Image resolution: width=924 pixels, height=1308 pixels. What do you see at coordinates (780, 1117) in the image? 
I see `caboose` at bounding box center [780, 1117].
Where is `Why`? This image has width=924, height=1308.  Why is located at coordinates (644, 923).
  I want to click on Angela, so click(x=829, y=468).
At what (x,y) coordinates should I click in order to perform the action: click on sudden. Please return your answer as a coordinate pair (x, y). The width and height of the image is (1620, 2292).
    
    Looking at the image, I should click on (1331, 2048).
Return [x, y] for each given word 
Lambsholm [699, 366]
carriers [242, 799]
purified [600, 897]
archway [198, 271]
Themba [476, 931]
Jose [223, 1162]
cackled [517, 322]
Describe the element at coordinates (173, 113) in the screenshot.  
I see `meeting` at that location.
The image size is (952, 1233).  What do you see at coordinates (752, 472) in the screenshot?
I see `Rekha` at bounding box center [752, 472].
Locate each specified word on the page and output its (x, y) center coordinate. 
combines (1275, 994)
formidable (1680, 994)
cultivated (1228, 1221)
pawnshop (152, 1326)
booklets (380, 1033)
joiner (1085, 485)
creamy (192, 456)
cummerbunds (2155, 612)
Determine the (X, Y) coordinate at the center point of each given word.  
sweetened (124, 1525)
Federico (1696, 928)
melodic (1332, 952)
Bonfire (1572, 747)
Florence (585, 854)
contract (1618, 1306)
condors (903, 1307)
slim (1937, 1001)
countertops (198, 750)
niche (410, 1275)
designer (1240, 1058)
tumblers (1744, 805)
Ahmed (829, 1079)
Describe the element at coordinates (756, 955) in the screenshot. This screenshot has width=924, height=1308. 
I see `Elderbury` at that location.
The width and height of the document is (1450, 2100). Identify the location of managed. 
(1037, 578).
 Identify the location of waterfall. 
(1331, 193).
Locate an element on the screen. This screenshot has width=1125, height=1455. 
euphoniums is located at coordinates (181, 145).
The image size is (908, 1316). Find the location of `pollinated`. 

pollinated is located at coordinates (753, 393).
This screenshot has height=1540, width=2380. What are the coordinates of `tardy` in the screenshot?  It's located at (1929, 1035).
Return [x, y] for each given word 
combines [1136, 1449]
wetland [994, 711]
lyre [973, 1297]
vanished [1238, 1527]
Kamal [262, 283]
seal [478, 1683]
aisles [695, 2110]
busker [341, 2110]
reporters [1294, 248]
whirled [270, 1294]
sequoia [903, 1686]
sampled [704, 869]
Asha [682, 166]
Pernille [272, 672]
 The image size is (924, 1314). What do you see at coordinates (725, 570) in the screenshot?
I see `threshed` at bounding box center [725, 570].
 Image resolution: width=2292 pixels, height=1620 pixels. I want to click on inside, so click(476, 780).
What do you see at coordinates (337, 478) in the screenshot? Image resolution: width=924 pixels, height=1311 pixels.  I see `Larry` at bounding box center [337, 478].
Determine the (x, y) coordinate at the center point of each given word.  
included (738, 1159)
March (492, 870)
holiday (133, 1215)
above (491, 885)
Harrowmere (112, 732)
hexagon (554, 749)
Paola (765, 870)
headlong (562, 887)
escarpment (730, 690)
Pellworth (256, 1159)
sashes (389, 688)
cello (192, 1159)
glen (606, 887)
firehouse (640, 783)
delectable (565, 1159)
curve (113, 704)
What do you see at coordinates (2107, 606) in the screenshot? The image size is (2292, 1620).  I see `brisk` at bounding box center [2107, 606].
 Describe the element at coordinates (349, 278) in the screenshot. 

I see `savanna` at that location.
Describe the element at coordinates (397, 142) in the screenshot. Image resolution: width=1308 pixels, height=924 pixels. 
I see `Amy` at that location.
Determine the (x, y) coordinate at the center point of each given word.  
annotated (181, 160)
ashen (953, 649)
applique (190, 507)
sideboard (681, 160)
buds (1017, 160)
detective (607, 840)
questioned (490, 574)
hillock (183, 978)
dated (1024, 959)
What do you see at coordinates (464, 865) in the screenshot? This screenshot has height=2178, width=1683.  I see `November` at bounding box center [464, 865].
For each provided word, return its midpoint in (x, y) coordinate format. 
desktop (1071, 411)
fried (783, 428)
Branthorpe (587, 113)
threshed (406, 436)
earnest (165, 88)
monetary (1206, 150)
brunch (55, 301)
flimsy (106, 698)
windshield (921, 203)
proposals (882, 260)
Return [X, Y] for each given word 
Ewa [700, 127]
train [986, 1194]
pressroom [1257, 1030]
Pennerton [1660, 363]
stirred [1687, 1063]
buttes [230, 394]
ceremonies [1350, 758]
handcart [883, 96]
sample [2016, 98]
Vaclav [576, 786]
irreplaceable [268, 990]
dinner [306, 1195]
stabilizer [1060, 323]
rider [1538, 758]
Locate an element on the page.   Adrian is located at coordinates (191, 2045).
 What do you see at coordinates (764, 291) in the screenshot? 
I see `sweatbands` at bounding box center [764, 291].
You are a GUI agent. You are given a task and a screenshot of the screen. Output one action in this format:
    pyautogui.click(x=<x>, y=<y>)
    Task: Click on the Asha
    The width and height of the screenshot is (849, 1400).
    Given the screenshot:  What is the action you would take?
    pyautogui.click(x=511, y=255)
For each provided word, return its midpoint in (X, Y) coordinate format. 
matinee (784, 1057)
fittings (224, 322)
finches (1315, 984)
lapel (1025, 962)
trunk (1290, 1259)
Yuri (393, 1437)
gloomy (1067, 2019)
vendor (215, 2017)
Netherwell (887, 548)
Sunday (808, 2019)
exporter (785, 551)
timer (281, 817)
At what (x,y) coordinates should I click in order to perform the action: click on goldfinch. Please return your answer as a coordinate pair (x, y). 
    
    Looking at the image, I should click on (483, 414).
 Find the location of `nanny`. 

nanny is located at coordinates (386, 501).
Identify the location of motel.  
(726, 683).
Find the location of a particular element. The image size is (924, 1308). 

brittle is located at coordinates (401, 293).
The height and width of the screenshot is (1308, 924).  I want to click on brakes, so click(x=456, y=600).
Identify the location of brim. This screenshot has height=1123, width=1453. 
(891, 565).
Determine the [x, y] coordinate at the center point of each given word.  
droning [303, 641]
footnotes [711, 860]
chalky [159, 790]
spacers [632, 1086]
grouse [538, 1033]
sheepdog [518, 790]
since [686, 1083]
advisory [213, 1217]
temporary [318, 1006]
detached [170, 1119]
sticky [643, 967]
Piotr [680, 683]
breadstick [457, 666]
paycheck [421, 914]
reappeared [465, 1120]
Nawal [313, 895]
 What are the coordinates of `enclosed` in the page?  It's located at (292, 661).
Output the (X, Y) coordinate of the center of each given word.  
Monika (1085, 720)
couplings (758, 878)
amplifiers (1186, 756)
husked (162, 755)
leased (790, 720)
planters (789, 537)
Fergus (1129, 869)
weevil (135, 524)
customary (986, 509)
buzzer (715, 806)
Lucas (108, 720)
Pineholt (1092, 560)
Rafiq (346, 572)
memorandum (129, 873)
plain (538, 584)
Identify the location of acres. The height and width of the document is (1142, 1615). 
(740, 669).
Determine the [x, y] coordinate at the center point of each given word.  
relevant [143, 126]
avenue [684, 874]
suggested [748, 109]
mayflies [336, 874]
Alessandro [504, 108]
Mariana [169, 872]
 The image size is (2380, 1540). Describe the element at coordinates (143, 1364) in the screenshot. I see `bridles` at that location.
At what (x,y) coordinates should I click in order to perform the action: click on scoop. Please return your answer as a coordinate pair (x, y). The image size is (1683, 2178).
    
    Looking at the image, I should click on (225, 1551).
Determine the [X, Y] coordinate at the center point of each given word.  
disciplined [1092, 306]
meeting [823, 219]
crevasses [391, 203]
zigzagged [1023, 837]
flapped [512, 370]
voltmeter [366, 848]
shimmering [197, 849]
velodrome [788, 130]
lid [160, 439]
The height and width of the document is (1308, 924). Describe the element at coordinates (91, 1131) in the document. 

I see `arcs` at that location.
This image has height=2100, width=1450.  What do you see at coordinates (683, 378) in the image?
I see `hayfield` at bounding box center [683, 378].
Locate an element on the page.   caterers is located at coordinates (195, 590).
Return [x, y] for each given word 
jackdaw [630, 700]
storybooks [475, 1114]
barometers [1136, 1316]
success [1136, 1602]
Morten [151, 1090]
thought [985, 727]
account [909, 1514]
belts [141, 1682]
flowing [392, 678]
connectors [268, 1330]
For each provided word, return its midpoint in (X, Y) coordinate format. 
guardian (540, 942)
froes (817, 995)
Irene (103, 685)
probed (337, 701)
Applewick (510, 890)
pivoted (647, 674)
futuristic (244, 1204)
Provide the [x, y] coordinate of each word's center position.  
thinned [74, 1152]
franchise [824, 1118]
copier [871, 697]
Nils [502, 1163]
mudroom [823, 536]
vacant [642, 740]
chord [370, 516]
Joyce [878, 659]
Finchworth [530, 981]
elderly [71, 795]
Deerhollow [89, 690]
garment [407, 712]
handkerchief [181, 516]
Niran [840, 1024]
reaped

* **WORK TO DO**: Copy the stretch of lines from the one containing "Describe the element at coordinates (349, 278)" through the one containing "dated (1024, 959)", replacing "screenshot" with "image" and leaving everything else unchanged.

* **RESPONSE TO THIS TASK**:
 Describe the element at coordinates (349, 278) in the image. 

I see `savanna` at that location.
Describe the element at coordinates (397, 142) in the image. Image resolution: width=1308 pixels, height=924 pixels. 
I see `Amy` at that location.
Determine the (x, y) coordinate at the center point of each given word.  
annotated (181, 160)
ashen (953, 649)
applique (190, 507)
sideboard (681, 160)
buds (1017, 160)
detective (607, 840)
questioned (490, 574)
hillock (183, 978)
dated (1024, 959)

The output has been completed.